== DATA EXTRACT

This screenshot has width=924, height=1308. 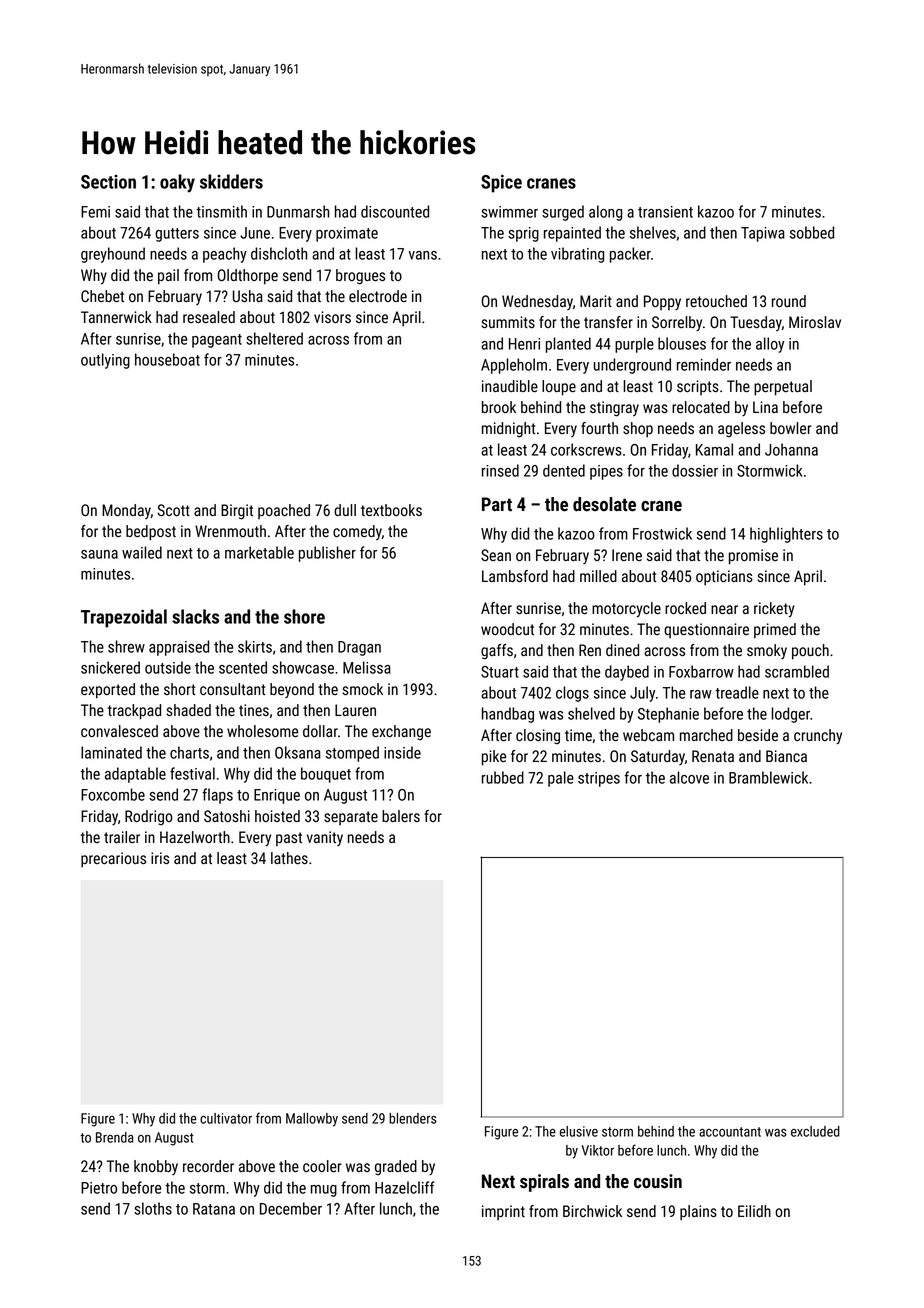 I want to click on oaky, so click(x=177, y=183).
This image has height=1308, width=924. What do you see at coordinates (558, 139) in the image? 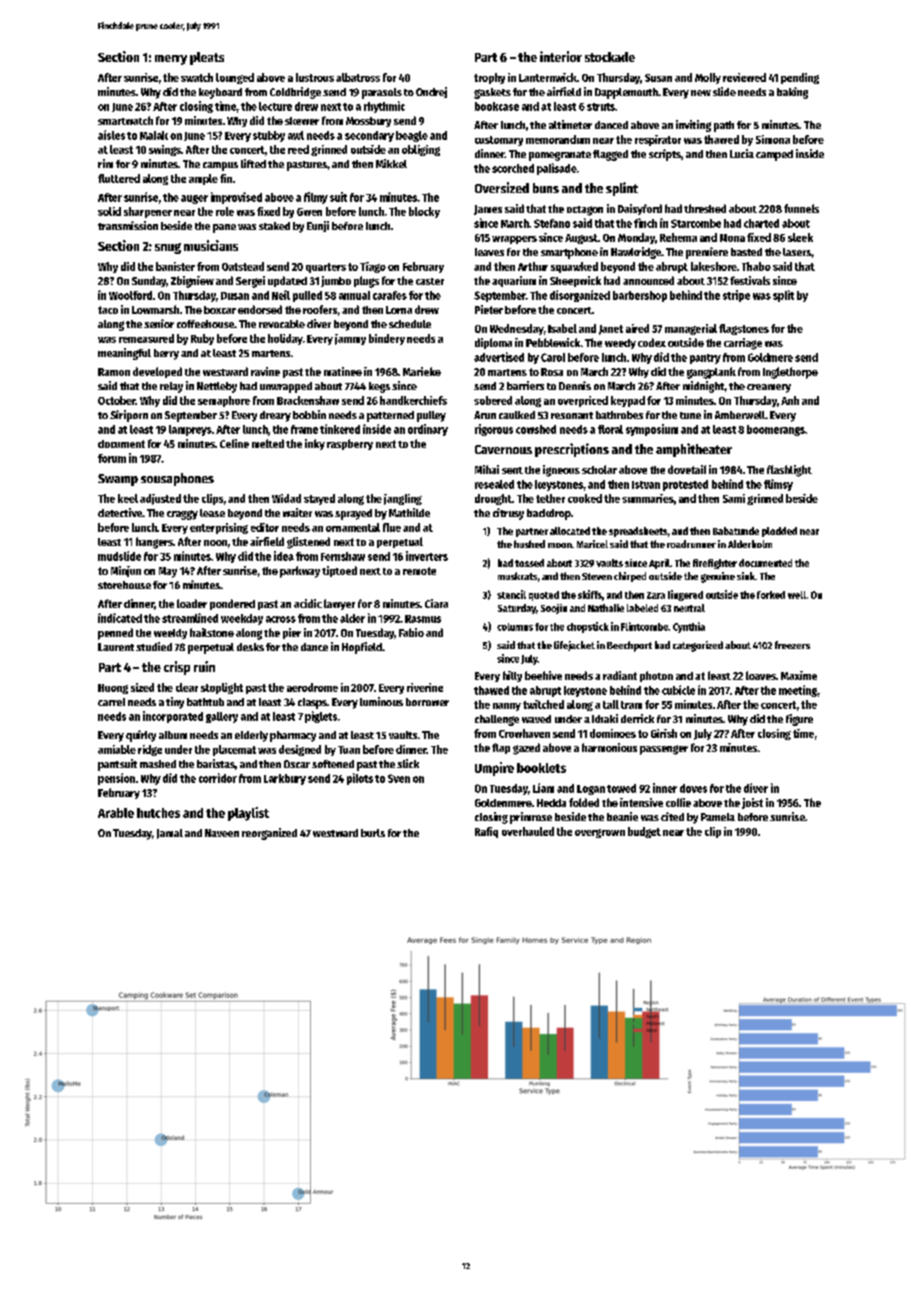
I see `memorandum` at bounding box center [558, 139].
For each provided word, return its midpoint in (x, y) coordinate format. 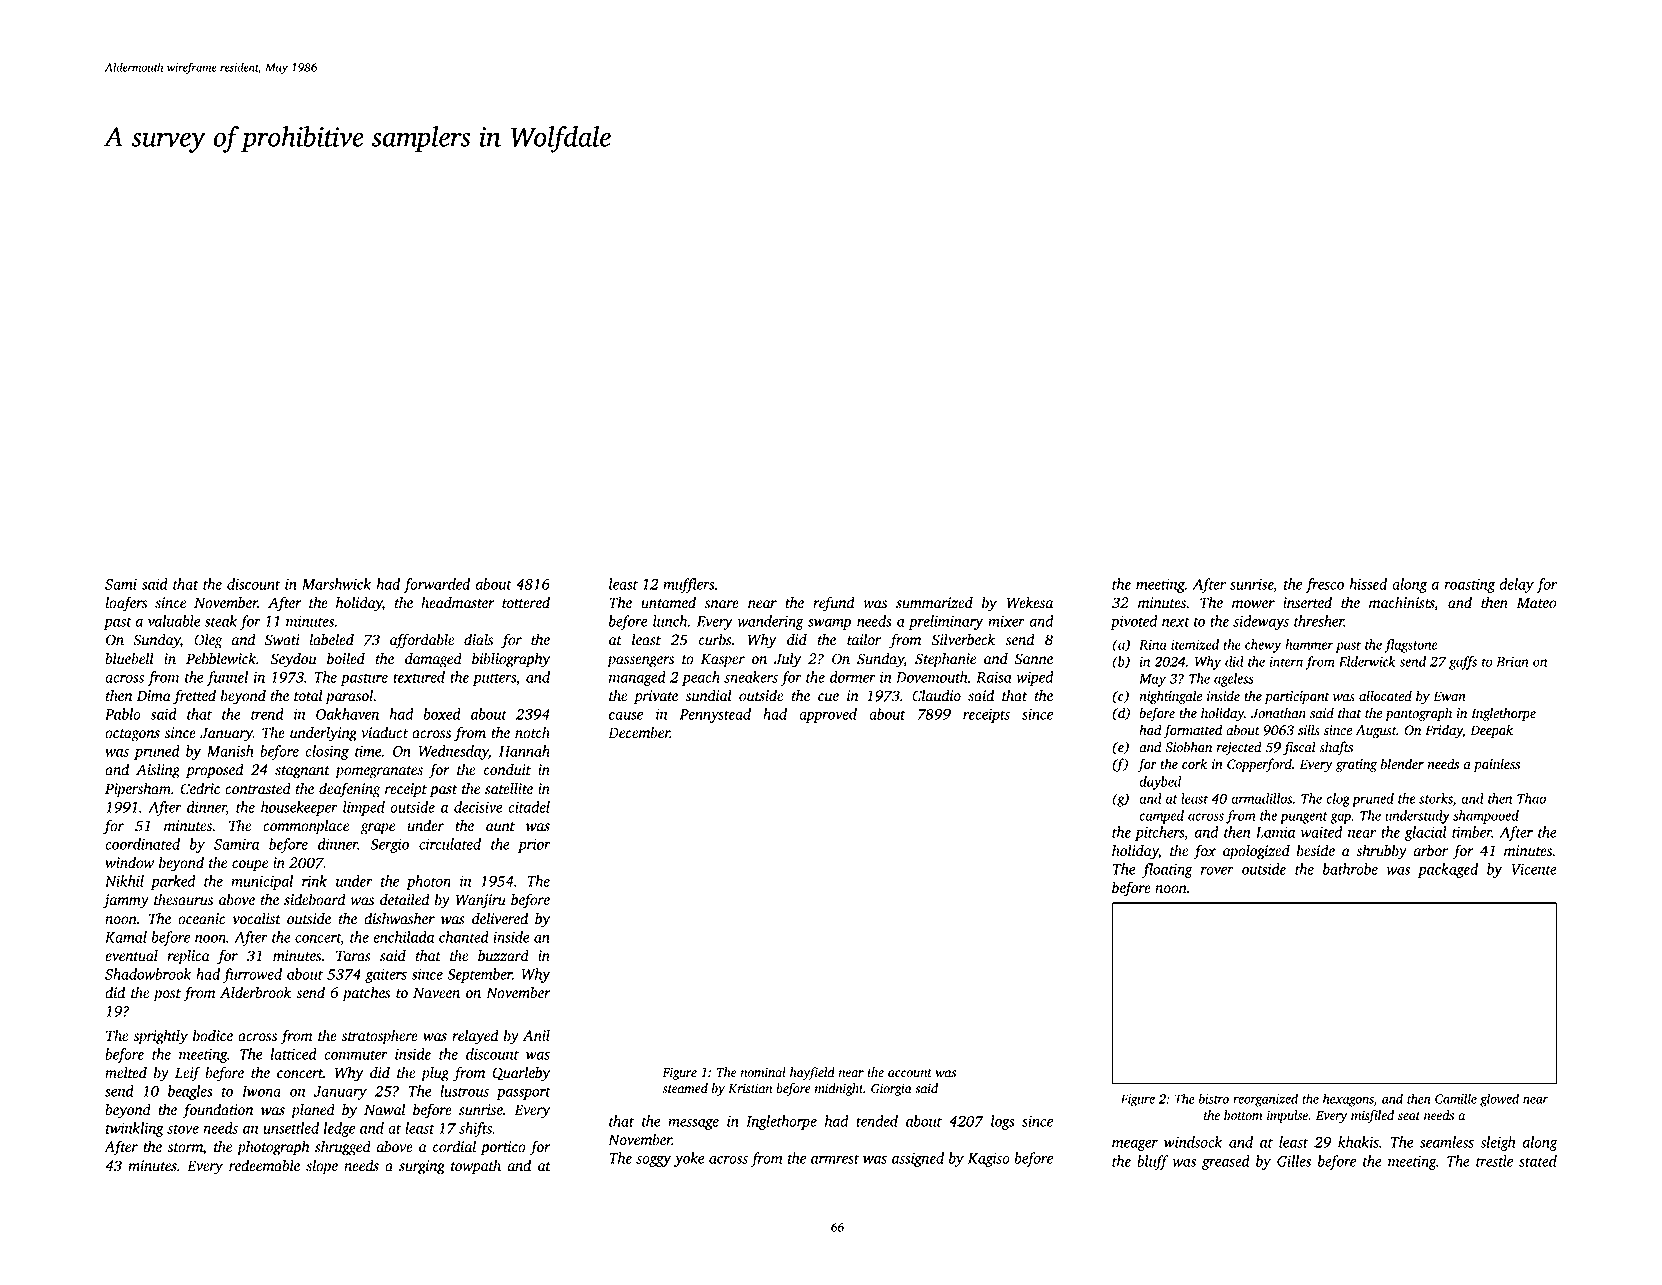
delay (1517, 585)
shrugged (343, 1148)
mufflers (688, 585)
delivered (500, 918)
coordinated (142, 844)
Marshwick (336, 584)
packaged (1448, 870)
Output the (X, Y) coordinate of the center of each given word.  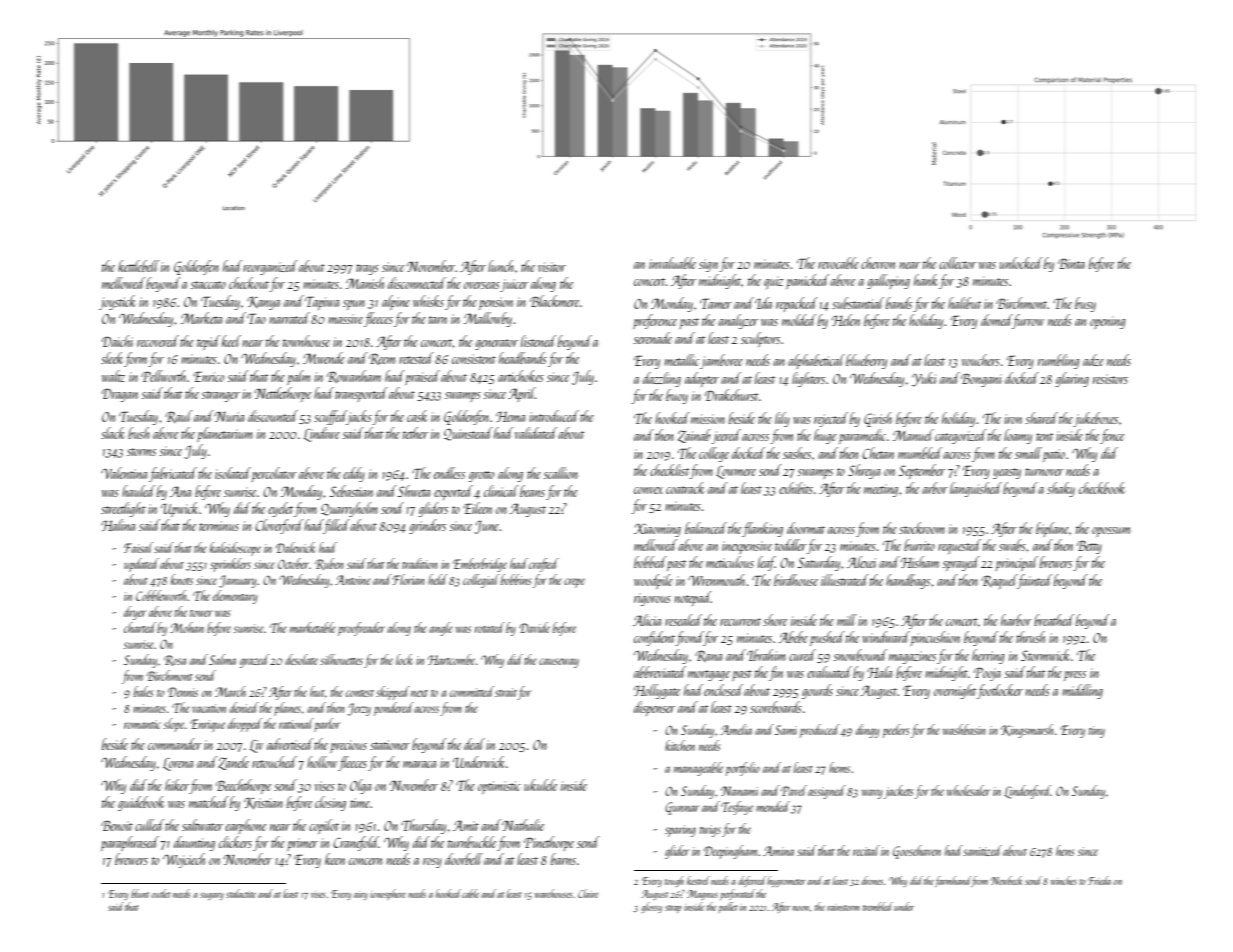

====

## WRITTEN PROBLEM
Recast the records as a JSON list of strings, one string per line, starting with the line that contains "Marshwick (336, 584)" and going on through the end of the records. Leave out blank lines and the pictures.

## CORRECT ANSWER
[
  "Marshwick (336, 584)",
  "packaged (1448, 870)",
  "Output the (X, Y) coordinate of the center of each given word.  "
]